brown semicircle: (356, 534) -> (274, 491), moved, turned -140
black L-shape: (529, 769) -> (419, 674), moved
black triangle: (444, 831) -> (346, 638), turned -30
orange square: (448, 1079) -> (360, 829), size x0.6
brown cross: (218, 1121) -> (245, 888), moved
:::::
> Aim of the exercise: Print out all of the data above word for word.

> Reply:
brown semicircle: (356, 534) -> (274, 491), moved, turned -140
black L-shape: (529, 769) -> (419, 674), moved
black triangle: (444, 831) -> (346, 638), turned -30
orange square: (448, 1079) -> (360, 829), size x0.6
brown cross: (218, 1121) -> (245, 888), moved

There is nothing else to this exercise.